▸ **Assignment**
Omit the images and output every line of the data below exactly.

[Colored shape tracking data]
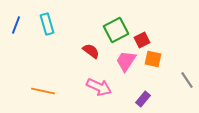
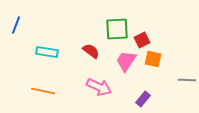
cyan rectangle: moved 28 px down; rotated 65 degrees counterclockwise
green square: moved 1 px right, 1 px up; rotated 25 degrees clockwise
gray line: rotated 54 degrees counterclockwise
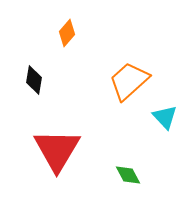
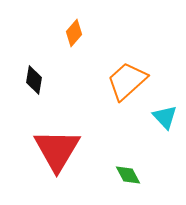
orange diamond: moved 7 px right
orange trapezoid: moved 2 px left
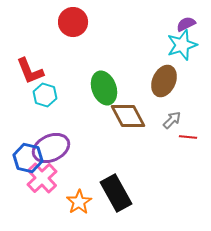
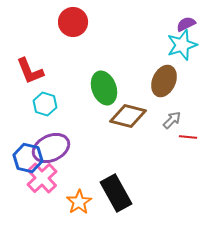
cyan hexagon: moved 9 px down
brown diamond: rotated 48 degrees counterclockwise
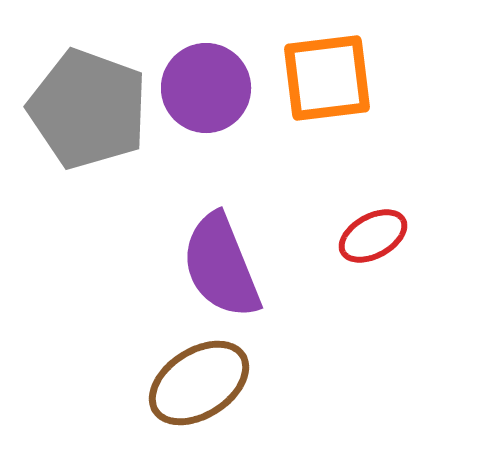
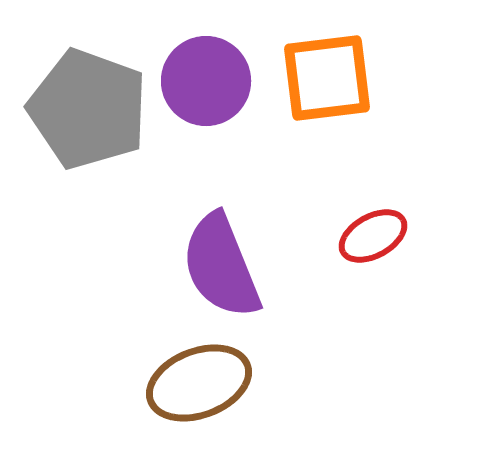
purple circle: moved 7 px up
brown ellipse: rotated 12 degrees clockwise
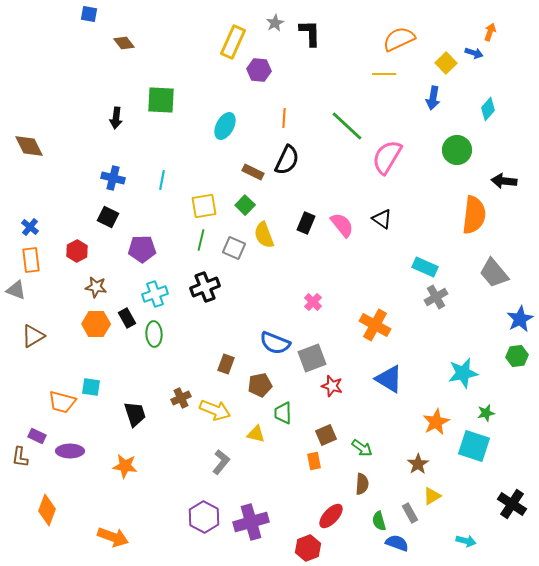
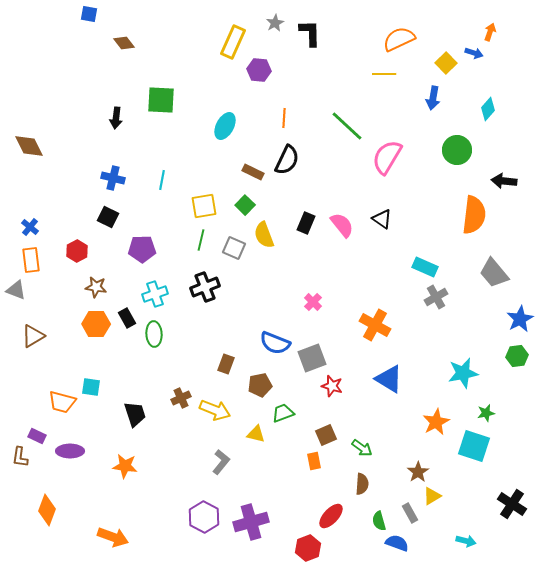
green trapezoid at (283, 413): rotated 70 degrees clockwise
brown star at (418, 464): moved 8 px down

▸ **Solution to this problem**
cyan rectangle: moved 28 px down; rotated 65 degrees counterclockwise
green square: moved 1 px right, 1 px up; rotated 25 degrees clockwise
gray line: rotated 54 degrees counterclockwise
orange diamond: moved 7 px right
orange trapezoid: moved 2 px left
cyan hexagon: moved 9 px down
brown diamond: rotated 48 degrees counterclockwise
purple circle: moved 7 px up
brown ellipse: rotated 12 degrees clockwise
green trapezoid at (283, 413): rotated 70 degrees clockwise
brown star at (418, 464): moved 8 px down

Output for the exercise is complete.